Revision comparison data
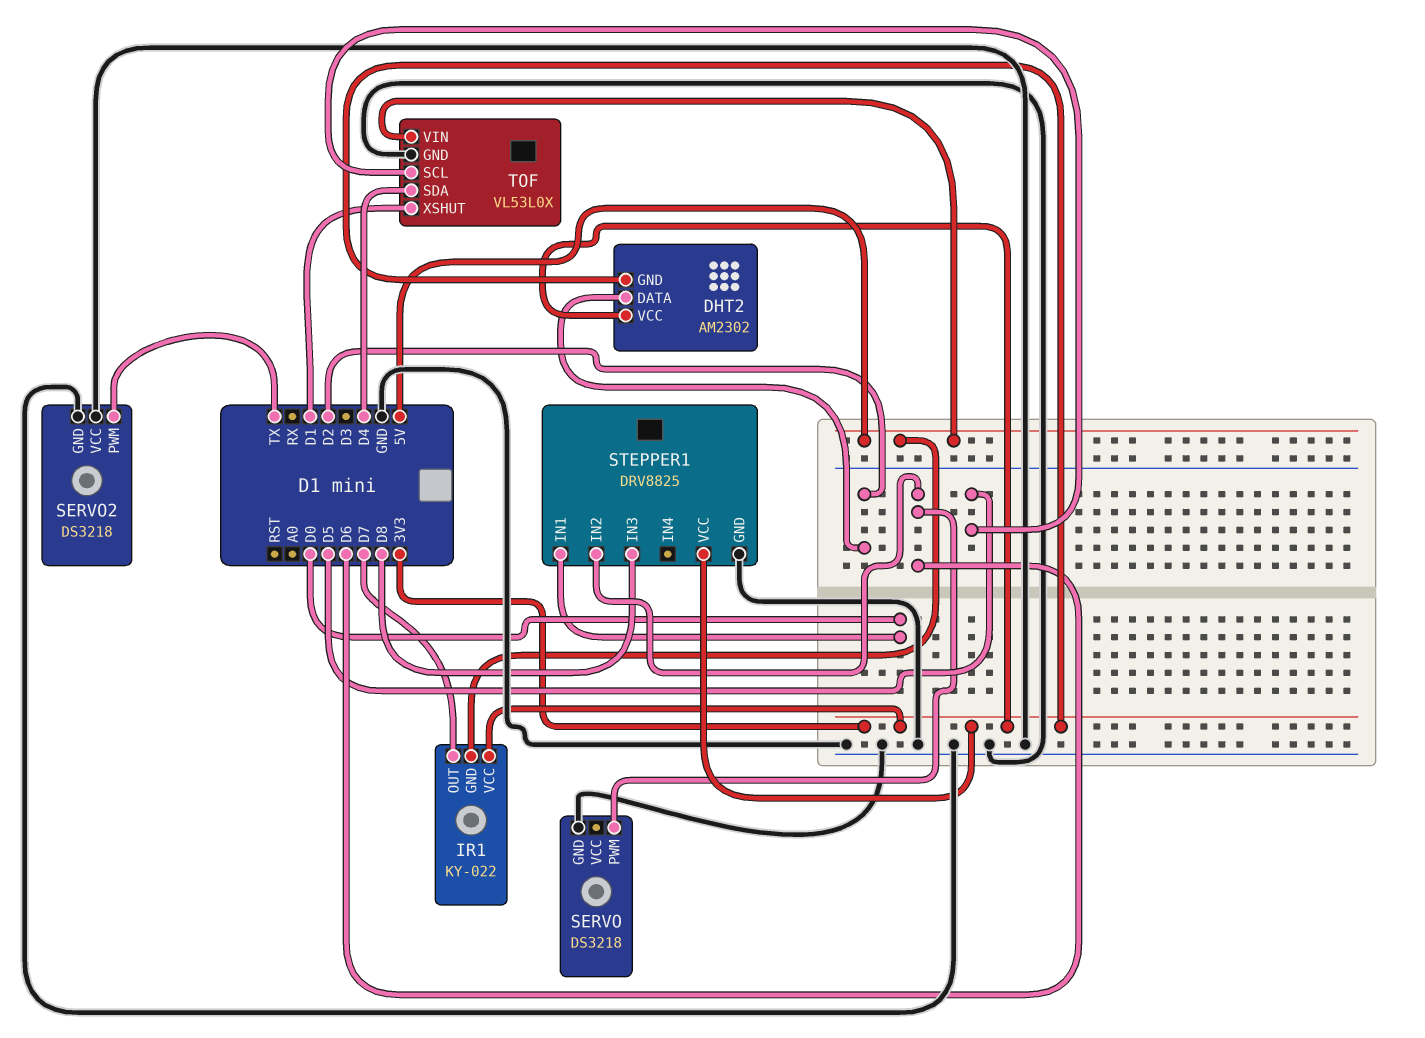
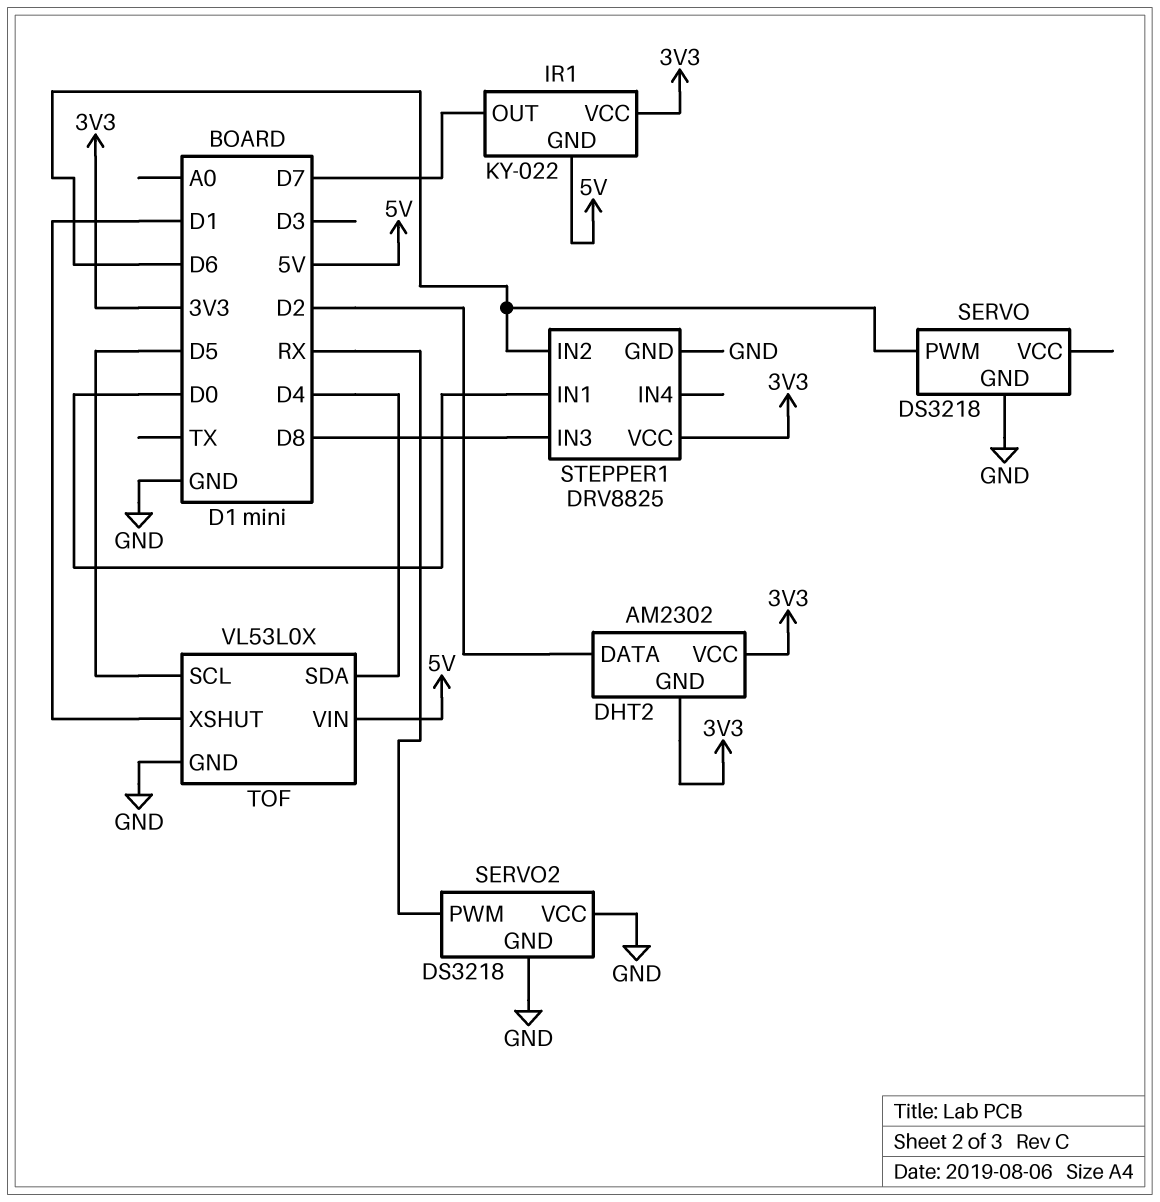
SERVO2 pin PWM: TX -> RX

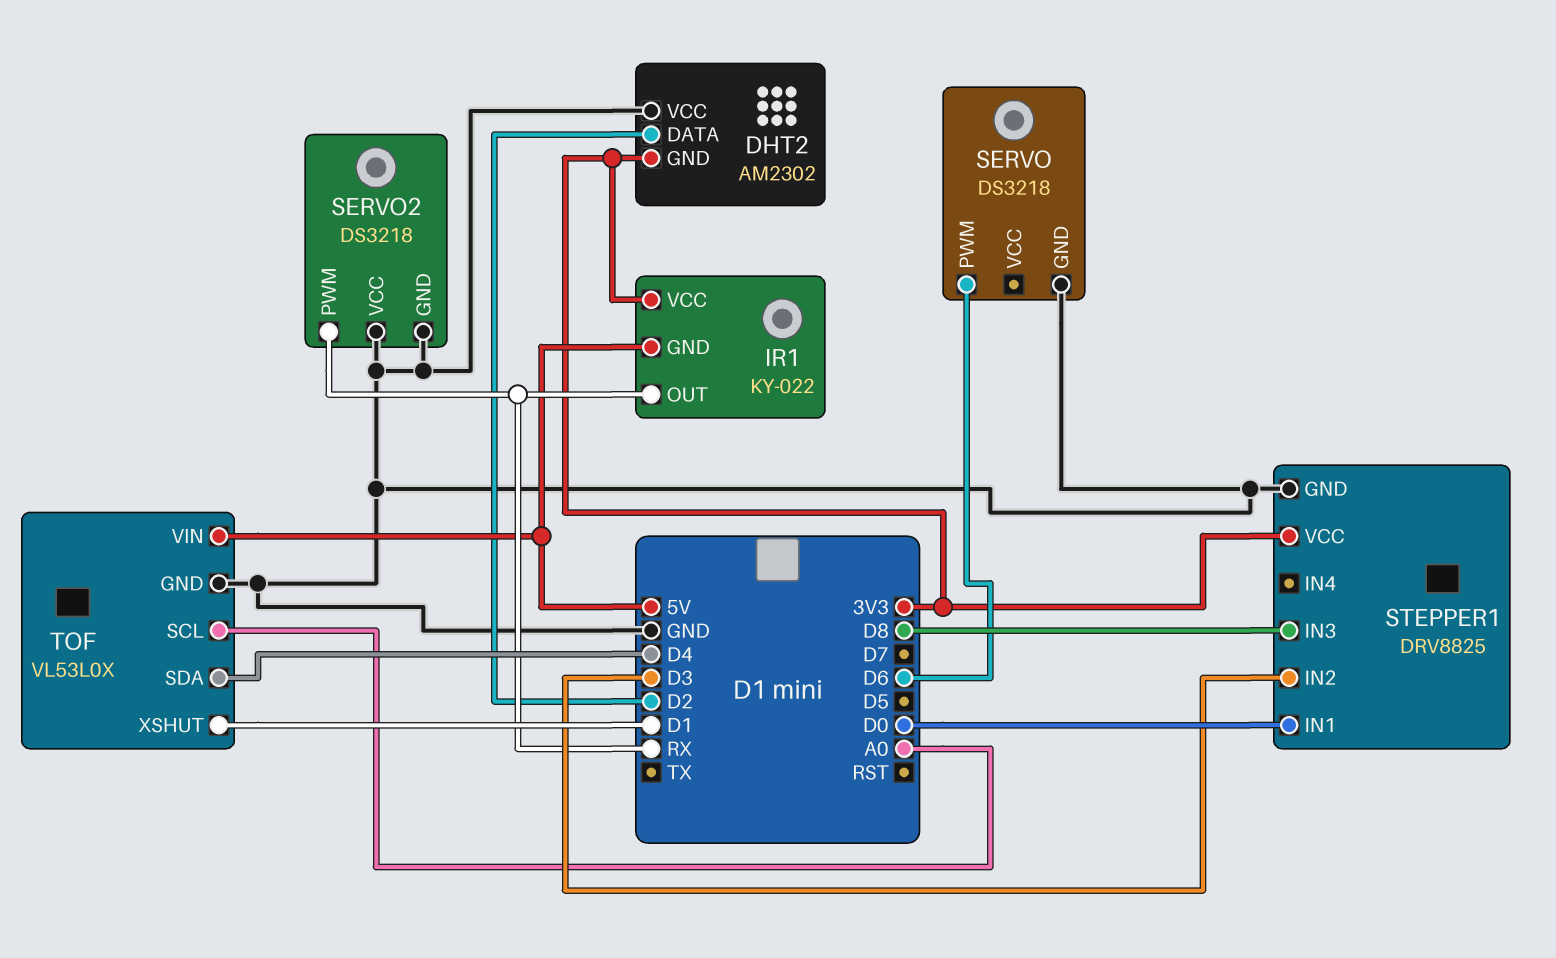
DHT2 pin VCC: 3V3 -> GND
IR1 pin OUT: D7 -> RX
STEPPER1 pin IN2: D6 -> D3
TOF pin SCL: D5 -> A0

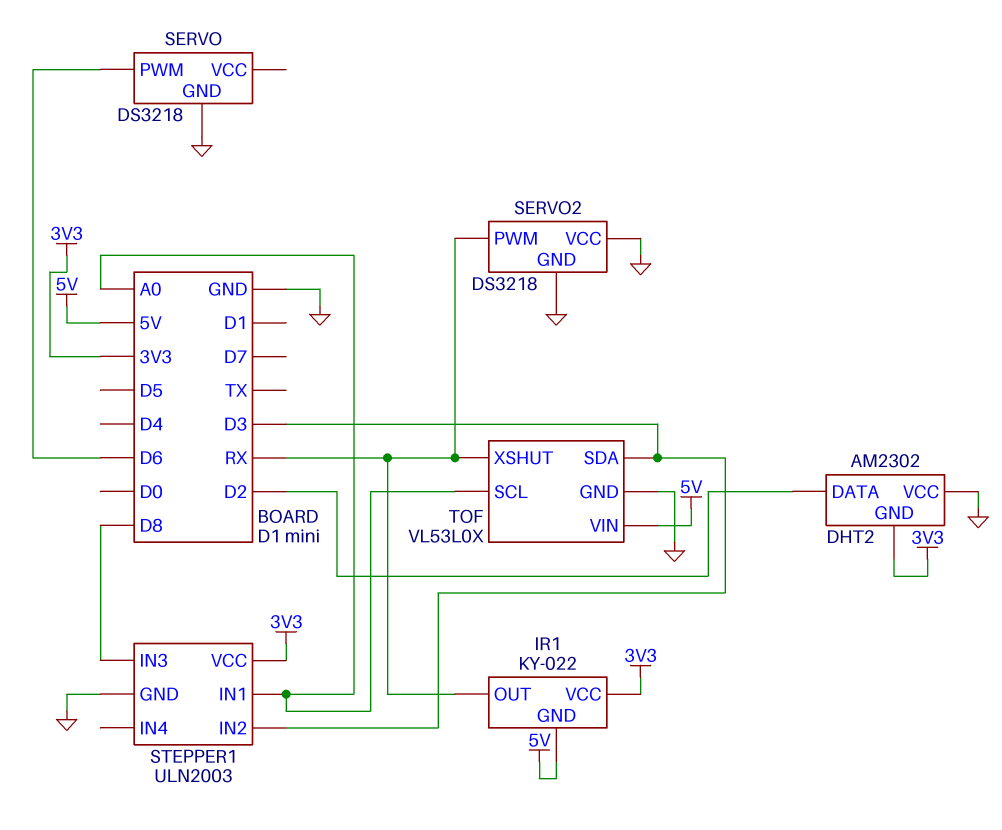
STEPPER1: DRV8825 -> ULN2003
STEPPER1 pin IN1: D0 -> A0
TOF pin SDA: D4 -> D3
TOF pin XSHUT: D1 -> RX

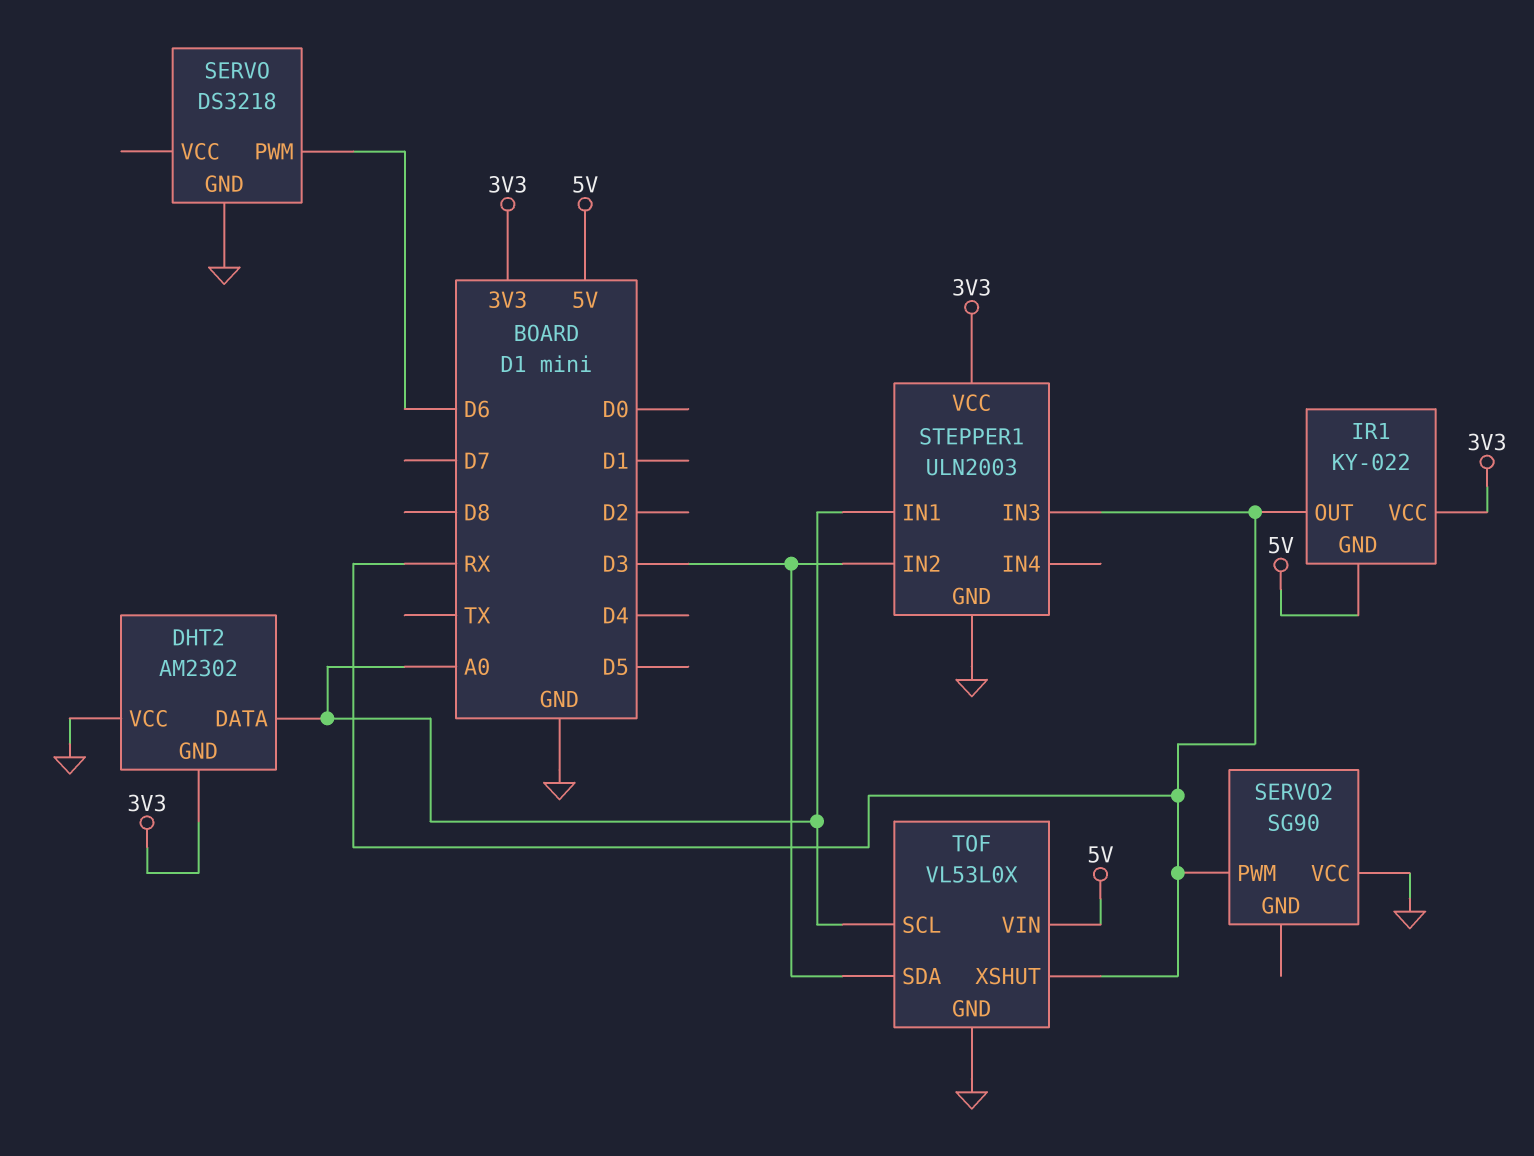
DHT2 pin DATA: D2 -> A0
SERVO2: DS3218 -> SG90
SERVO2 pin GND: GND -> none
STEPPER1 pin IN3: D8 -> RX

> About this task:
Retype every entry exactly as written, but omit the pictures.

> Answer for the task:
SERVO2 pin PWM: TX -> RX

DHT2 pin VCC: 3V3 -> GND
IR1 pin OUT: D7 -> RX
STEPPER1 pin IN2: D6 -> D3
TOF pin SCL: D5 -> A0

STEPPER1: DRV8825 -> ULN2003
STEPPER1 pin IN1: D0 -> A0
TOF pin SDA: D4 -> D3
TOF pin XSHUT: D1 -> RX

DHT2 pin DATA: D2 -> A0
SERVO2: DS3218 -> SG90
SERVO2 pin GND: GND -> none
STEPPER1 pin IN3: D8 -> RX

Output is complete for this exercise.